Task to complete — Please rewrite the lines from the first one up to and including the line with "Yes, point (223, 356) is closer to viewer.", putting "ticket kiosk" wherever "matte plastic ticket booth" appears and leaving everything else unchanged.

Source material —
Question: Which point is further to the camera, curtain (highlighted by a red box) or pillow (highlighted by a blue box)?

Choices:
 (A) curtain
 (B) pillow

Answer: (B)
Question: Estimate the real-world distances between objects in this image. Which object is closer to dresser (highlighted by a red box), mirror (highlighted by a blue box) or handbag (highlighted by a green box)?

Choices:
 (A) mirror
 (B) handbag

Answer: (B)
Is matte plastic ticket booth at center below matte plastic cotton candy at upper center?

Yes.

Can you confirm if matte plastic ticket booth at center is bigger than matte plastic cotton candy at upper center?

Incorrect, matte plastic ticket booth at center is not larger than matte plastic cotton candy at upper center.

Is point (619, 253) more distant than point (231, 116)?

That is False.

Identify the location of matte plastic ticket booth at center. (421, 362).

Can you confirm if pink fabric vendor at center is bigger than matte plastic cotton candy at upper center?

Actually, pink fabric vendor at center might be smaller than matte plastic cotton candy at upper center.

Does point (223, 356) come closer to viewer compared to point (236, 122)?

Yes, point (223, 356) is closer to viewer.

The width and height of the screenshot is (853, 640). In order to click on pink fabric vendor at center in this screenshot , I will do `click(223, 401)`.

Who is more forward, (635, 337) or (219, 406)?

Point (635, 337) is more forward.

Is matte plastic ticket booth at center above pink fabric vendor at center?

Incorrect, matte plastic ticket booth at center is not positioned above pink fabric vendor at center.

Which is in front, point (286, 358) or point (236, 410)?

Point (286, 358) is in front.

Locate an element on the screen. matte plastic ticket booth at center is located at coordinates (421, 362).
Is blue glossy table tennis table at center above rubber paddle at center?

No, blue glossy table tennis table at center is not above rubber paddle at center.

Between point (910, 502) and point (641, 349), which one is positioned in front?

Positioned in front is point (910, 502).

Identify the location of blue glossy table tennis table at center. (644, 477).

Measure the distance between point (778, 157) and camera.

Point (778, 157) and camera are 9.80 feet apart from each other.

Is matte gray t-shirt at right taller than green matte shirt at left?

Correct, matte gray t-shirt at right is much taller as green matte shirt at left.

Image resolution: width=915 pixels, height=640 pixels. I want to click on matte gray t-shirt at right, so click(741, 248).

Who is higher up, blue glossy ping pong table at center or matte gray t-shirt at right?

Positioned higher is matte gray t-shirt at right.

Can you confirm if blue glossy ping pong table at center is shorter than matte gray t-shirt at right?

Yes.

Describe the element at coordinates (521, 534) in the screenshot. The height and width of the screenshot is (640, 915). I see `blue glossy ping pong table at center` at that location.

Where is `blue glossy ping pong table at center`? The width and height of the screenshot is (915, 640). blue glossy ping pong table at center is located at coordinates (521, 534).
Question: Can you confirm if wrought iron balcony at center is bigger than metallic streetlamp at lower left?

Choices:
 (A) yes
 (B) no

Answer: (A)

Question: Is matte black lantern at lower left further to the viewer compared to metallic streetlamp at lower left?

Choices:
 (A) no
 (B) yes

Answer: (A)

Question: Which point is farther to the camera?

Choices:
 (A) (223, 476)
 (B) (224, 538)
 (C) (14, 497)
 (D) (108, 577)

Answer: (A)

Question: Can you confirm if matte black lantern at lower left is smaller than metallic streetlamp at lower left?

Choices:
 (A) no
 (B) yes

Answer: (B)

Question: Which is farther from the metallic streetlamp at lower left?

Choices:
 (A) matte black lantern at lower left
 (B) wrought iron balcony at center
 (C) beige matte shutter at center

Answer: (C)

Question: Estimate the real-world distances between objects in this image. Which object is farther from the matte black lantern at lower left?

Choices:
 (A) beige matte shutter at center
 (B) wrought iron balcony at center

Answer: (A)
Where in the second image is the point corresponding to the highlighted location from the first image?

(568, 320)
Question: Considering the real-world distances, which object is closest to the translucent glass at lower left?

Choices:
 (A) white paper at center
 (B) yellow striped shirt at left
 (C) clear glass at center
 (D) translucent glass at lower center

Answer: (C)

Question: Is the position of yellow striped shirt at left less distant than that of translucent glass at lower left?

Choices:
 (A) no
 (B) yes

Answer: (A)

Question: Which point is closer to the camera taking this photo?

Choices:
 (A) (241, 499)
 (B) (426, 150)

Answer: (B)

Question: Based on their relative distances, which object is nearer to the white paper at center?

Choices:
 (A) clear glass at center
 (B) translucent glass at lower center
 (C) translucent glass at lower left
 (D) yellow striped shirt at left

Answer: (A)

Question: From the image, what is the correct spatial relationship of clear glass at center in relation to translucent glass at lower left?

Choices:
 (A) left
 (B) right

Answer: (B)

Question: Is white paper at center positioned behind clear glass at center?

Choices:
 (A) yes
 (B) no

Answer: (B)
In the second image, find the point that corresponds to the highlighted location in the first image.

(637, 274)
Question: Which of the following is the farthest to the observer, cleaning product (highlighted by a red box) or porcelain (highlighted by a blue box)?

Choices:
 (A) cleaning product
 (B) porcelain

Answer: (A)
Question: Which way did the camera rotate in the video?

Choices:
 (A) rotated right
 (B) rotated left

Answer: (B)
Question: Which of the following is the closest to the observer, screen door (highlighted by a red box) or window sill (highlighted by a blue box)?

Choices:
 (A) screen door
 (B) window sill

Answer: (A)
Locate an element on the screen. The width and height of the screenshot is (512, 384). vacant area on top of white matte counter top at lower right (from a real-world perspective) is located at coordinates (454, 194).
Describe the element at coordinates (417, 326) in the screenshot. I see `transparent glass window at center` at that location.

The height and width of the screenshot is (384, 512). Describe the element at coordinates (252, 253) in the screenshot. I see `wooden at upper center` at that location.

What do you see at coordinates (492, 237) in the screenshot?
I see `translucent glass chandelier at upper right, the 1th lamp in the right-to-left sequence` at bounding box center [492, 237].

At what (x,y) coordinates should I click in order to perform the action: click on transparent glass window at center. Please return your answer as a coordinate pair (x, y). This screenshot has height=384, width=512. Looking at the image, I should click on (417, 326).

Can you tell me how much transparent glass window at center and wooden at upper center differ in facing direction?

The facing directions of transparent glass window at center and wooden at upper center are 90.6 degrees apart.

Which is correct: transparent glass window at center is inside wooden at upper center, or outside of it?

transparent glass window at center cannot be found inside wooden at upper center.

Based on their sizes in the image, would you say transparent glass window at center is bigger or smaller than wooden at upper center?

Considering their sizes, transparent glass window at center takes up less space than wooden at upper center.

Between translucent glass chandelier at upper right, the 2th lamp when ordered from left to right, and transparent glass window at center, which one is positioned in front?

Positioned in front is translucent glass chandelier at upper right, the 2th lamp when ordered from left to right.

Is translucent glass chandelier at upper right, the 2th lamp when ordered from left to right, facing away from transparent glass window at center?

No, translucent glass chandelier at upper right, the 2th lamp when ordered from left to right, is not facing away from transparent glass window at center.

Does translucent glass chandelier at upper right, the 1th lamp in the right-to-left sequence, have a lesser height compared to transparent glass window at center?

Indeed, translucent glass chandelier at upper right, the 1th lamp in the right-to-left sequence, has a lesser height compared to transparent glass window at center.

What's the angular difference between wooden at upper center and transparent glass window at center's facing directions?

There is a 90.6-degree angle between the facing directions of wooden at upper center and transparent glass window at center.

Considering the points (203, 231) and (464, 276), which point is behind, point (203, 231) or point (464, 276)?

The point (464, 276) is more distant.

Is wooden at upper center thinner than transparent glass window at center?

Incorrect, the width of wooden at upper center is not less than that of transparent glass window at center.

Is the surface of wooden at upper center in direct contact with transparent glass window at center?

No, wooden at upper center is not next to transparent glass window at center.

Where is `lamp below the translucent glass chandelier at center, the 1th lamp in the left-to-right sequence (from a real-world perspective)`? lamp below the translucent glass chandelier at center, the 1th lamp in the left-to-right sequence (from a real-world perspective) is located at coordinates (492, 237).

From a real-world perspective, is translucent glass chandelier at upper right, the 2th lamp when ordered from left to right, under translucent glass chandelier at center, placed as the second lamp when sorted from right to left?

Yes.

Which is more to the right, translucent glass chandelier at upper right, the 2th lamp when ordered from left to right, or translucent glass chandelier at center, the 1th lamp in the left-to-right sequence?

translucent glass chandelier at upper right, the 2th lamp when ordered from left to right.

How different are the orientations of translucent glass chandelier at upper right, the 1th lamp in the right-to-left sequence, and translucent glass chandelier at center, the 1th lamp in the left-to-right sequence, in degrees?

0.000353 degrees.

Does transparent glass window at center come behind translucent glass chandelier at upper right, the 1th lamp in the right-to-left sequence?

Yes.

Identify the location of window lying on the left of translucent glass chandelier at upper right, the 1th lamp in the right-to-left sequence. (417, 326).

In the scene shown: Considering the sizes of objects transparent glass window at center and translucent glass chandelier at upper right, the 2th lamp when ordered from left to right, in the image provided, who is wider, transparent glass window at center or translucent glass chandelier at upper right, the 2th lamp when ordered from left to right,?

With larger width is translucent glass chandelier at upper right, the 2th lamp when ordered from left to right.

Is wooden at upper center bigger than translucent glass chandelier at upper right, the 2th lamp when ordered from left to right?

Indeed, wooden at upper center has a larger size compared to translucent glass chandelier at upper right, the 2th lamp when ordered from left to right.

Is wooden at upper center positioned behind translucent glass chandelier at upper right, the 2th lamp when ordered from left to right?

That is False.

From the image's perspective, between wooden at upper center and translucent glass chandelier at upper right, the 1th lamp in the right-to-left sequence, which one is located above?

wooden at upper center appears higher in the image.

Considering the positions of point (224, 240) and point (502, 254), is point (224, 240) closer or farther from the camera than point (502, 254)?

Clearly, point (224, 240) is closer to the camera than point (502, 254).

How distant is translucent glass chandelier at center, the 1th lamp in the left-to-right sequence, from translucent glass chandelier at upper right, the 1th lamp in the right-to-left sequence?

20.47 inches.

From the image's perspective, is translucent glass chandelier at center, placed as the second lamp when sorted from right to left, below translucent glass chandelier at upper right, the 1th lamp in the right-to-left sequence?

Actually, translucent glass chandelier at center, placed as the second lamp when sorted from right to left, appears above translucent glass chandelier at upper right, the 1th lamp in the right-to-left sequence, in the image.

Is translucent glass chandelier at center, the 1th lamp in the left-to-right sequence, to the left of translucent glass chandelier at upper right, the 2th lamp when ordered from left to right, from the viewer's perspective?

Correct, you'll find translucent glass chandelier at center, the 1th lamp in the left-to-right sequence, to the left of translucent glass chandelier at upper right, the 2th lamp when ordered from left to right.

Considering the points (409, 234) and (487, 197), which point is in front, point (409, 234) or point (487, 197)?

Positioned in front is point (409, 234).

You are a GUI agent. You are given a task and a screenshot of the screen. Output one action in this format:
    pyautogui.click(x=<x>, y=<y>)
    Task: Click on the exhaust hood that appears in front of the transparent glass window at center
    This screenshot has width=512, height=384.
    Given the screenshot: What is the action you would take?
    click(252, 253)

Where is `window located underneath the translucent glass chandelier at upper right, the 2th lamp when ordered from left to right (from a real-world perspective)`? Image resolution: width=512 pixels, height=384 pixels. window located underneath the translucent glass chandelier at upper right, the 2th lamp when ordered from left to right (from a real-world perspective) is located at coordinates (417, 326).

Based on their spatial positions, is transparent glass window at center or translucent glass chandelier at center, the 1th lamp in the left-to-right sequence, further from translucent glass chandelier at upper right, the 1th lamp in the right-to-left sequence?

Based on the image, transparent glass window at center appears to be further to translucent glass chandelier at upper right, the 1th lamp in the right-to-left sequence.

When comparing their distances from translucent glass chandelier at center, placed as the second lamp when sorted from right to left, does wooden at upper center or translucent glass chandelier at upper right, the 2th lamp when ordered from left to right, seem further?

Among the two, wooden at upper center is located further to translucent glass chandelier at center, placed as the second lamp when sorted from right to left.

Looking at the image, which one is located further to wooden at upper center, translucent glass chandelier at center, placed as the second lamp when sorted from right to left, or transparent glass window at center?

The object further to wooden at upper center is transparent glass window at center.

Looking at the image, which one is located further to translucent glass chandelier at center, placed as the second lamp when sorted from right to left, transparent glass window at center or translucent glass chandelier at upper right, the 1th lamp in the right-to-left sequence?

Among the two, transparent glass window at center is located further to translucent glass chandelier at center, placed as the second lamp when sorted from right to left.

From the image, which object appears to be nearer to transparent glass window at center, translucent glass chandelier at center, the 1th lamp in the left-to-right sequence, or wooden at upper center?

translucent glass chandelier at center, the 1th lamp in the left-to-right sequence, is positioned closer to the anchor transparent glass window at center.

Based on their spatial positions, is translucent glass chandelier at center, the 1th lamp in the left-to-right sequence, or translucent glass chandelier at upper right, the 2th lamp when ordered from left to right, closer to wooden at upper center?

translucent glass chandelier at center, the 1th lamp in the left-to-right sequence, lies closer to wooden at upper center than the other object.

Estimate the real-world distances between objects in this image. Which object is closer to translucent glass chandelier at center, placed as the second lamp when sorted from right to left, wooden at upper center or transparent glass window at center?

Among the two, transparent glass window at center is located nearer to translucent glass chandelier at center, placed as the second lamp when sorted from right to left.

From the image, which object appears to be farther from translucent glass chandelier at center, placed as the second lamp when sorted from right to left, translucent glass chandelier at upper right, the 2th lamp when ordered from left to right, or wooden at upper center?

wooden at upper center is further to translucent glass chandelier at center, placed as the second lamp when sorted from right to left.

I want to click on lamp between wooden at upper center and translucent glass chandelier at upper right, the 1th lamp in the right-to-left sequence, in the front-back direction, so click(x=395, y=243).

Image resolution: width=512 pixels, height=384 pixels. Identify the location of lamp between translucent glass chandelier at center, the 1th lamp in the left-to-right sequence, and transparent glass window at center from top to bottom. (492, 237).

Exercise response —
Question: Which point is further to the camera, curtain (highlighted by a red box) or pillow (highlighted by a blue box)?

Choices:
 (A) curtain
 (B) pillow

Answer: (B)
Question: Estimate the real-world distances between objects in this image. Which object is closer to dresser (highlighted by a red box), mirror (highlighted by a blue box) or handbag (highlighted by a green box)?

Choices:
 (A) mirror
 (B) handbag

Answer: (B)
Is ticket kiosk at center below matte plastic cotton candy at upper center?

Yes.

Can you confirm if ticket kiosk at center is bigger than matte plastic cotton candy at upper center?

Incorrect, ticket kiosk at center is not larger than matte plastic cotton candy at upper center.

Is point (619, 253) more distant than point (231, 116)?

That is False.

Identify the location of ticket kiosk at center. (421, 362).

Can you confirm if pink fabric vendor at center is bigger than matte plastic cotton candy at upper center?

Actually, pink fabric vendor at center might be smaller than matte plastic cotton candy at upper center.

Does point (223, 356) come closer to viewer compared to point (236, 122)?

Yes, point (223, 356) is closer to viewer.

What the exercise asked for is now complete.